§ Dataset entries:
* * * * * * *

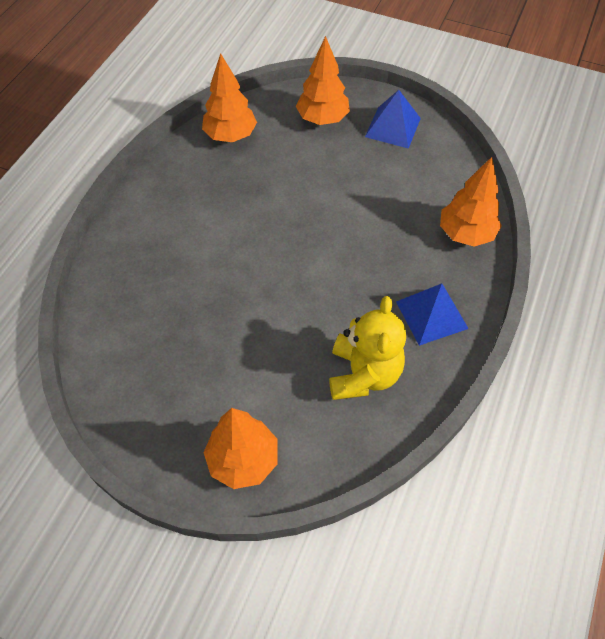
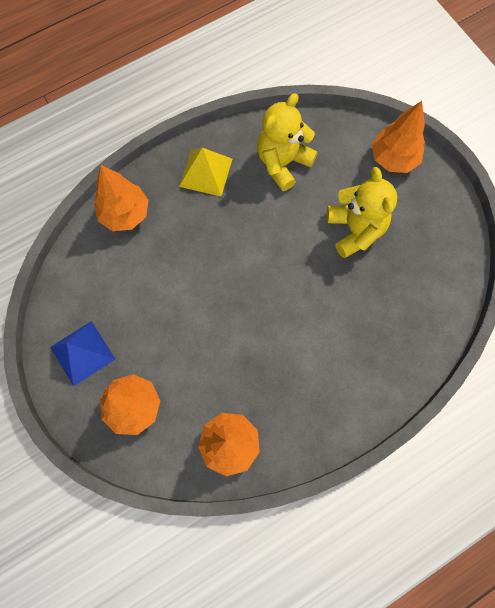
camera: 145 degrees left, 15 degrees up
(236, 351) = (355, 230): none -> yellow teddy bear
(431, 315) = (206, 172): blue pyramid -> yellow pyramid

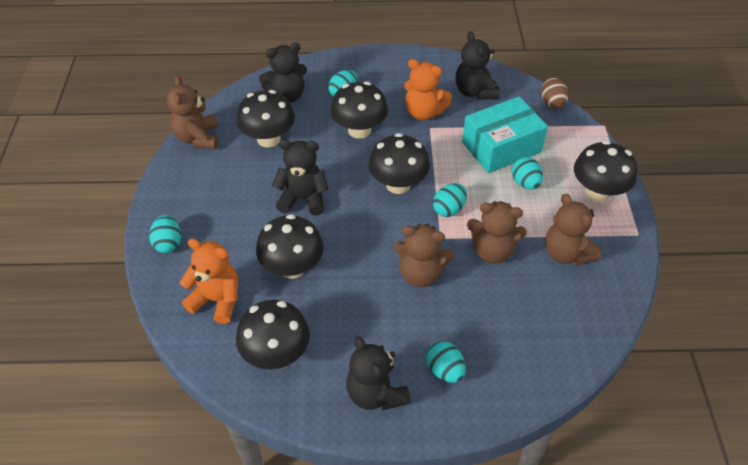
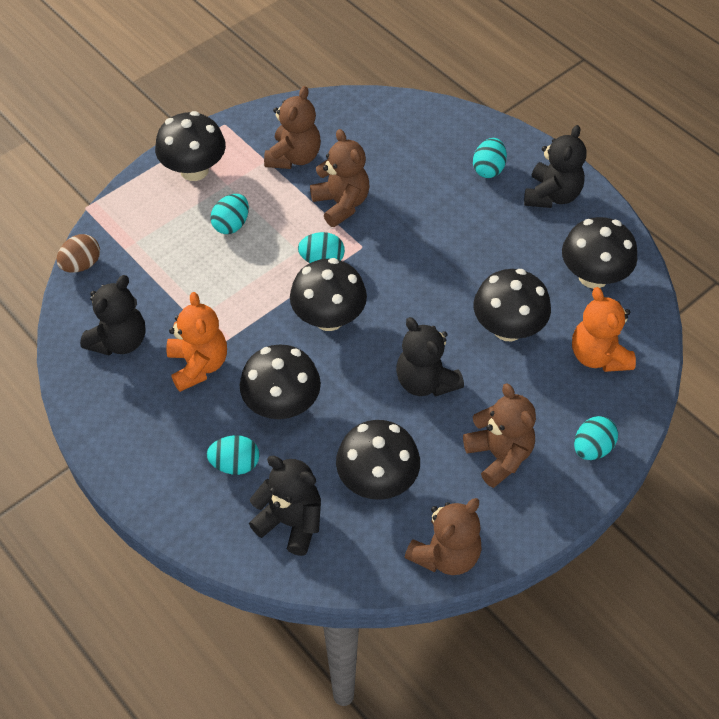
camera: 130 degrees left, 5 degrees up
(420, 273) = (416, 236): brown teddy bear -> brown teddy bear (499, 455)
(501, 147) = (195, 268): turquoise box -> none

* * * * * * *

§ WORK TASK:
Sift the data above for lines with "camera", then copy each one.

§ RESULT FOR THIS TASK:
camera: 145 degrees left, 15 degrees up
camera: 130 degrees left, 5 degrees up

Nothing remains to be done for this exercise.